» **EXERCISE PROMPT**:
Reproduce the entries below verbatim, beginning with the first one and stopping after the line that contains "593: 08:25 -> none".

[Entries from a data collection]
BEGIN
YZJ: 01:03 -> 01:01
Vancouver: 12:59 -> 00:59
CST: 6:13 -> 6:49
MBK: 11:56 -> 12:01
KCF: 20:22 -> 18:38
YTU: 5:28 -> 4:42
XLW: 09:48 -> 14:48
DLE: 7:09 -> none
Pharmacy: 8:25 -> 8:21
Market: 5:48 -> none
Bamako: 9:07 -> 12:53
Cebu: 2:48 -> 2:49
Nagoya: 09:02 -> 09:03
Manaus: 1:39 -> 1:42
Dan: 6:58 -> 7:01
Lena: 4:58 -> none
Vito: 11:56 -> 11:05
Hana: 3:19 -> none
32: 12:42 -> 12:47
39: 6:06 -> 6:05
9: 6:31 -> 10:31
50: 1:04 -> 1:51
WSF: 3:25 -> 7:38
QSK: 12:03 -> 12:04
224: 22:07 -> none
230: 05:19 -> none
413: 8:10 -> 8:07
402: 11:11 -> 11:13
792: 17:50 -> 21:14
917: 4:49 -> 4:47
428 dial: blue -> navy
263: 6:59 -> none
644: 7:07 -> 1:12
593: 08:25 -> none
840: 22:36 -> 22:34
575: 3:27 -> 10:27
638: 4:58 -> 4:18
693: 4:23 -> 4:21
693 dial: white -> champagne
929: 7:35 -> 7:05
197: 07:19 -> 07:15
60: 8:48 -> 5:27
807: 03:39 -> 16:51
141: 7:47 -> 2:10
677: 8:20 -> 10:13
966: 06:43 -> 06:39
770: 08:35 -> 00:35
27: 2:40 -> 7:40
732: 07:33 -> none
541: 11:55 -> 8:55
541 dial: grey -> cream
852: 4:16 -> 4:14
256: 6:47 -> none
END
» **SOLUTION TO THE PROBLEM**:
YZJ: 01:03 -> 01:01
Vancouver: 12:59 -> 00:59
CST: 6:13 -> 6:49
MBK: 11:56 -> 12:01
KCF: 20:22 -> 18:38
YTU: 5:28 -> 4:42
XLW: 09:48 -> 14:48
DLE: 7:09 -> none
Pharmacy: 8:25 -> 8:21
Market: 5:48 -> none
Bamako: 9:07 -> 12:53
Cebu: 2:48 -> 2:49
Nagoya: 09:02 -> 09:03
Manaus: 1:39 -> 1:42
Dan: 6:58 -> 7:01
Lena: 4:58 -> none
Vito: 11:56 -> 11:05
Hana: 3:19 -> none
32: 12:42 -> 12:47
39: 6:06 -> 6:05
9: 6:31 -> 10:31
50: 1:04 -> 1:51
WSF: 3:25 -> 7:38
QSK: 12:03 -> 12:04
224: 22:07 -> none
230: 05:19 -> none
413: 8:10 -> 8:07
402: 11:11 -> 11:13
792: 17:50 -> 21:14
917: 4:49 -> 4:47
428 dial: blue -> navy
263: 6:59 -> none
644: 7:07 -> 1:12
593: 08:25 -> none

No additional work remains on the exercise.